▶ [YOUR TASK] Once you find the line with "J106 pin 2: W6 -> GND" in the entries below, print it and each line after it up to and including the line with "U101 pin RST: GND -> none", exactly, without pictures.

▶ [Version comparison data]
================================
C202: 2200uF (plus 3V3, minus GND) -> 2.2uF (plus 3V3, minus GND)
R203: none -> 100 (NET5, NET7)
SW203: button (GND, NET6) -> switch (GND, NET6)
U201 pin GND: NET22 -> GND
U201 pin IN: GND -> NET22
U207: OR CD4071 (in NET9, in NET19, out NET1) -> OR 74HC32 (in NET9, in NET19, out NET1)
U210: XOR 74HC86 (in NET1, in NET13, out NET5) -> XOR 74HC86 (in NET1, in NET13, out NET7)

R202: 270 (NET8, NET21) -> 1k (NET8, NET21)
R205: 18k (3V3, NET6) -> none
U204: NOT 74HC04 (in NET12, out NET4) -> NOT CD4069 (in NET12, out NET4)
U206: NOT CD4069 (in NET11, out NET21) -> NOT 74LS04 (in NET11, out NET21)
================================
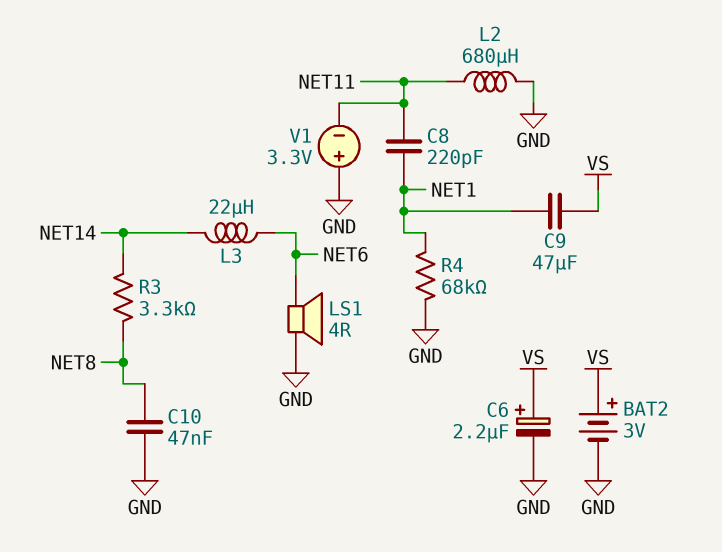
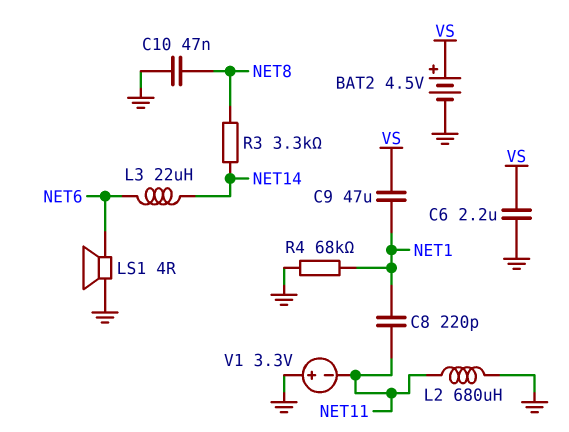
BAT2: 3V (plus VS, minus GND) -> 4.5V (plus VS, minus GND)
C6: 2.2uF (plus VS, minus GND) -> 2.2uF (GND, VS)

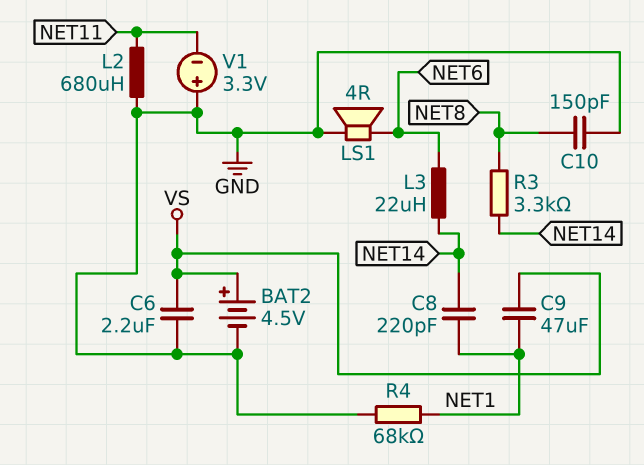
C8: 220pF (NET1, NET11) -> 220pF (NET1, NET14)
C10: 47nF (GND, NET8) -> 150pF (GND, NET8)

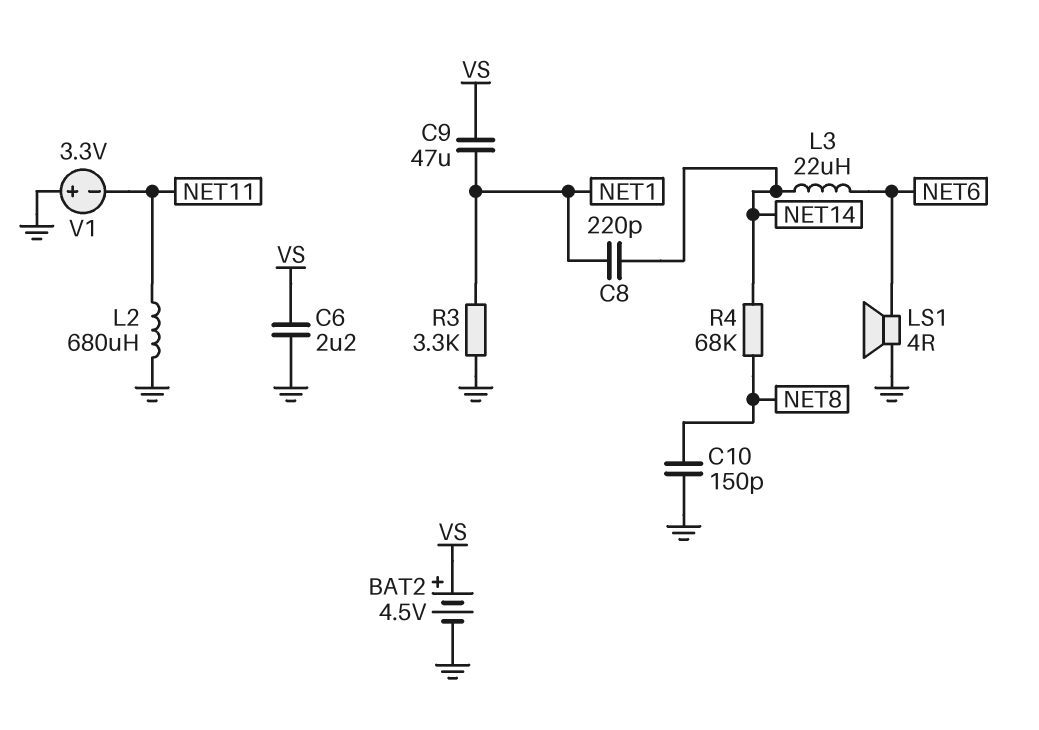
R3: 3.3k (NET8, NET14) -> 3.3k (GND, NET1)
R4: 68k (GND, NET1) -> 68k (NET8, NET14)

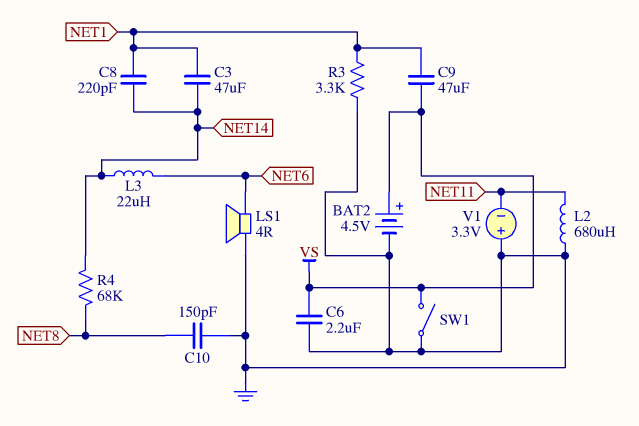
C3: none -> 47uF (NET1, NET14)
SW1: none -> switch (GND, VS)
================================
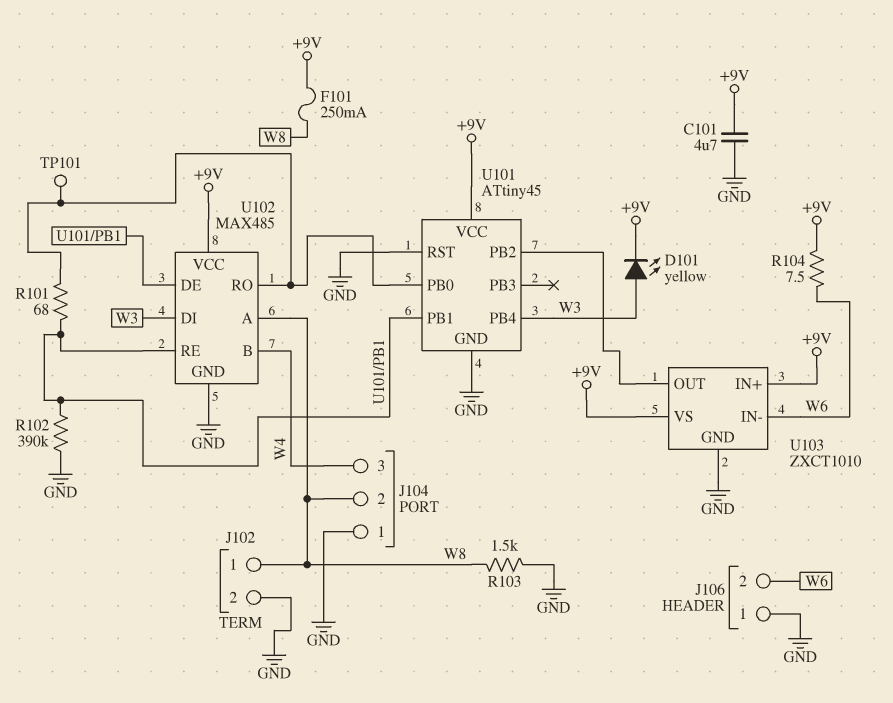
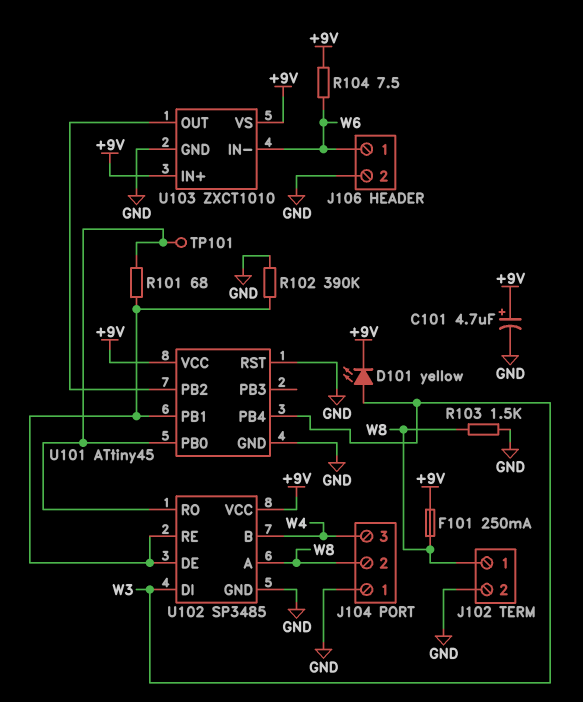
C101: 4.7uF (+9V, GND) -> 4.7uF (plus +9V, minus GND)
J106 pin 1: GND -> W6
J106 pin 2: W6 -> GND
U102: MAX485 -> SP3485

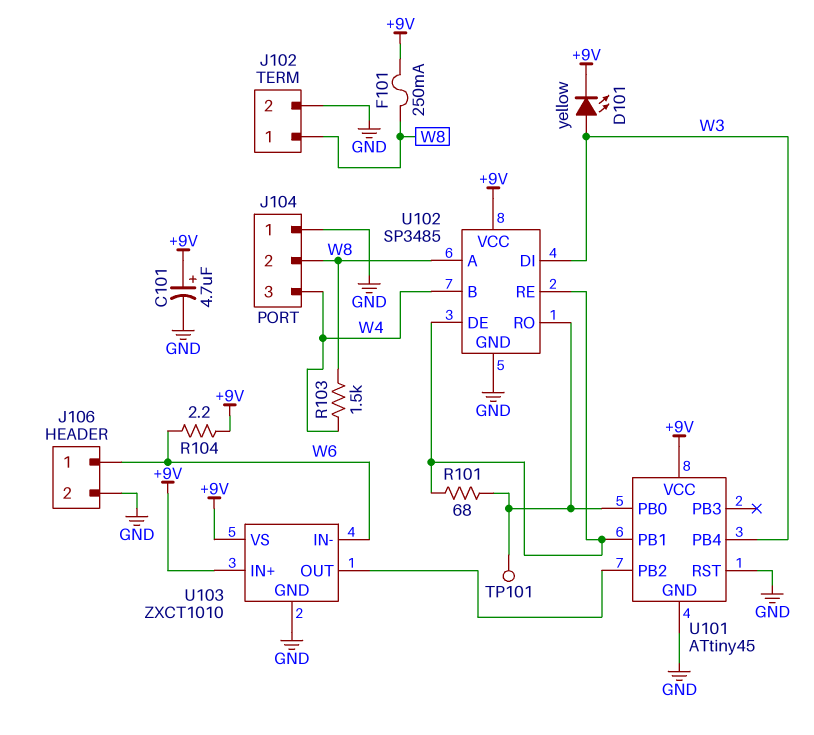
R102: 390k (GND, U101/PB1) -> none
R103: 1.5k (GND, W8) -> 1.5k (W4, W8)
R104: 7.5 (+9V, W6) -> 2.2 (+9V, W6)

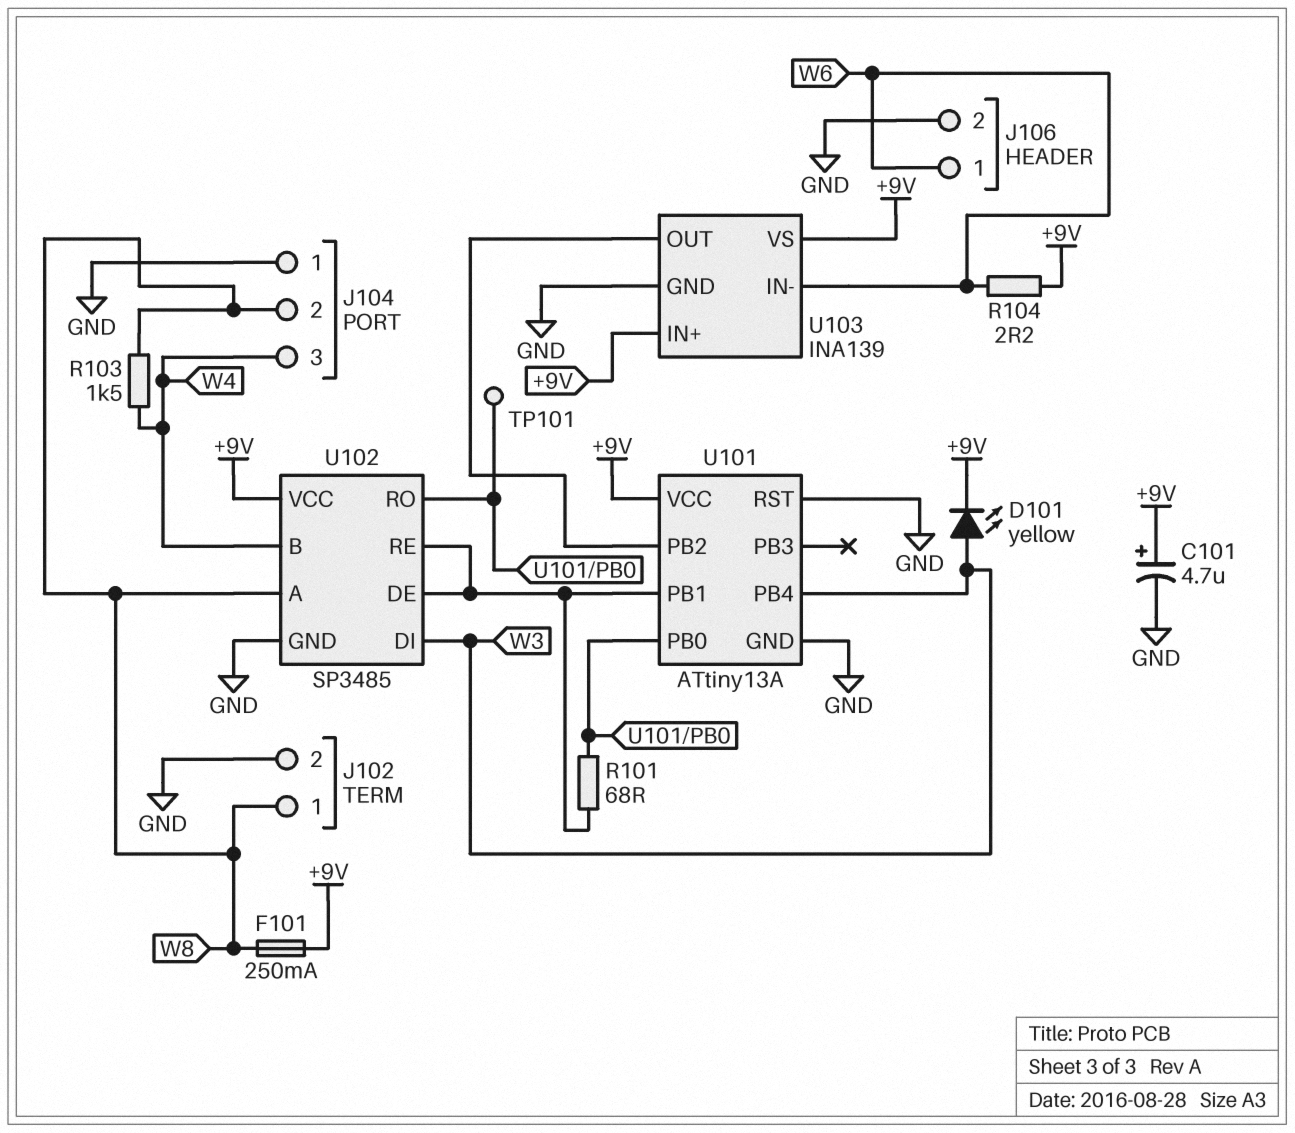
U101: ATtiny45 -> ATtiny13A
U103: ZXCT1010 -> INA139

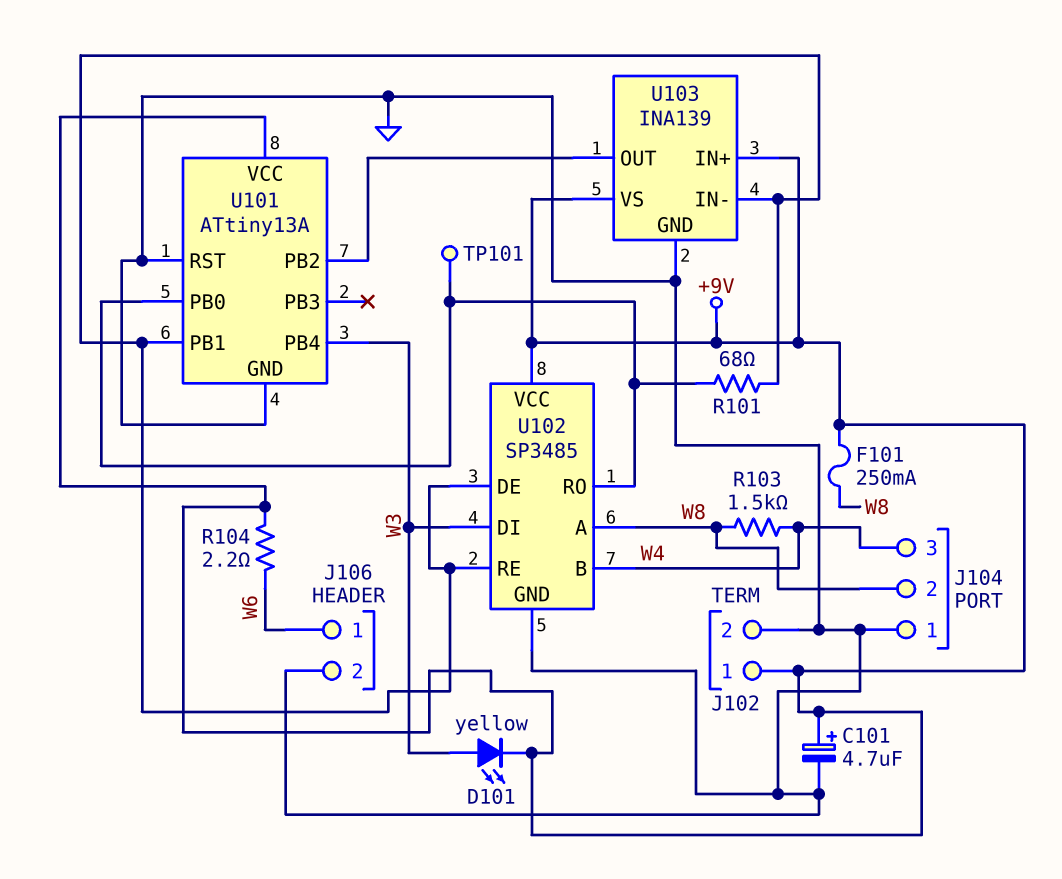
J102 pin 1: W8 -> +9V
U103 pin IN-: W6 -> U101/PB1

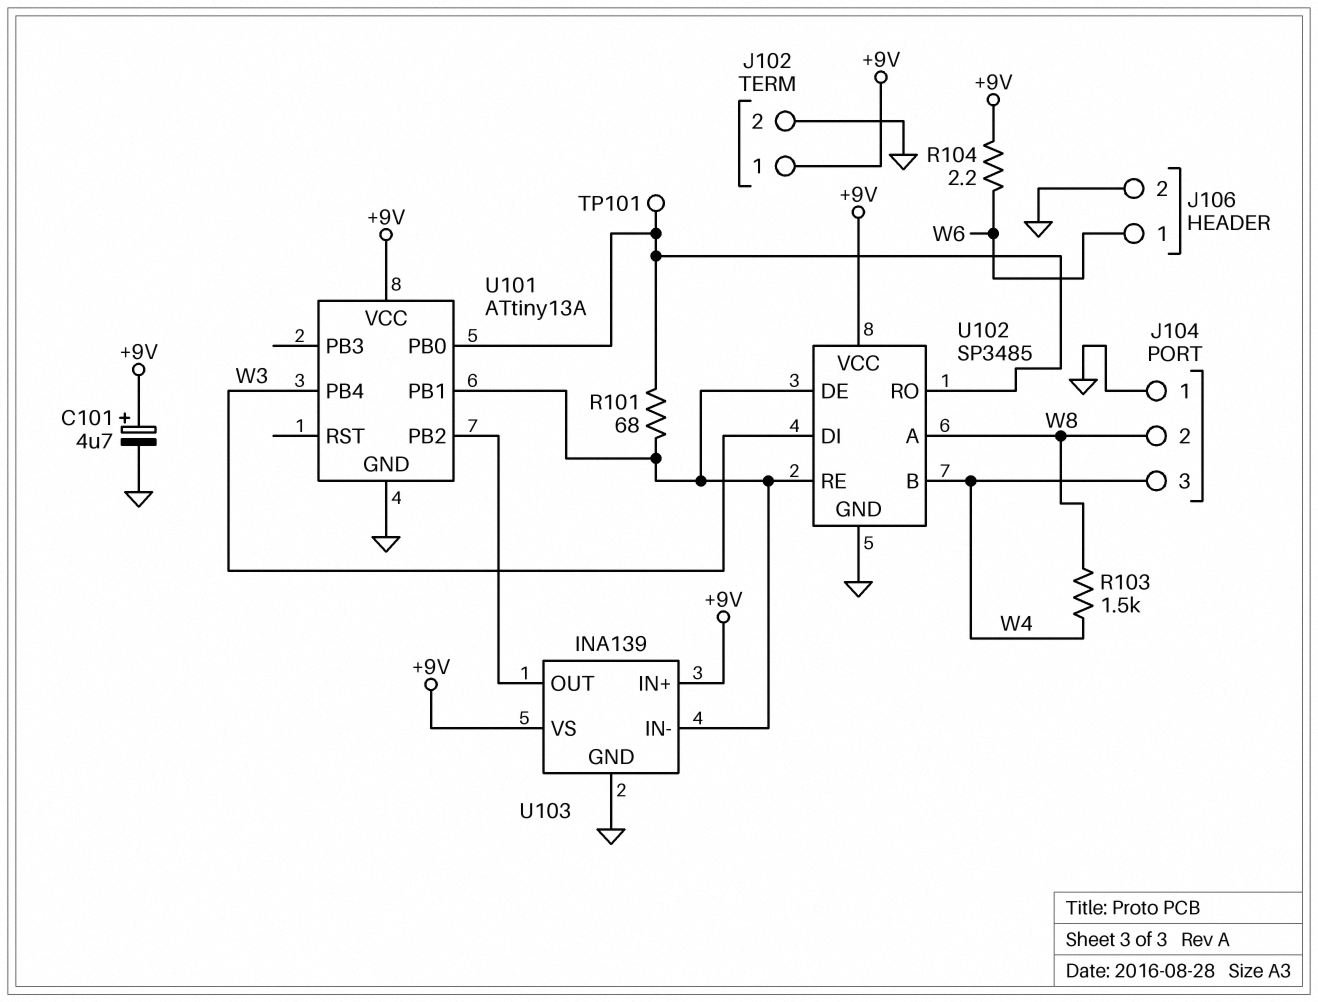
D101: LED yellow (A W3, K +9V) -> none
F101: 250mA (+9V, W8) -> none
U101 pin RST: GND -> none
================================
▶ [WRITTEN ANSWER]
J106 pin 2: W6 -> GND
U102: MAX485 -> SP3485

R102: 390k (GND, U101/PB1) -> none
R103: 1.5k (GND, W8) -> 1.5k (W4, W8)
R104: 7.5 (+9V, W6) -> 2.2 (+9V, W6)

U101: ATtiny45 -> ATtiny13A
U103: ZXCT1010 -> INA139

J102 pin 1: W8 -> +9V
U103 pin IN-: W6 -> U101/PB1

D101: LED yellow (A W3, K +9V) -> none
F101: 250mA (+9V, W8) -> none
U101 pin RST: GND -> none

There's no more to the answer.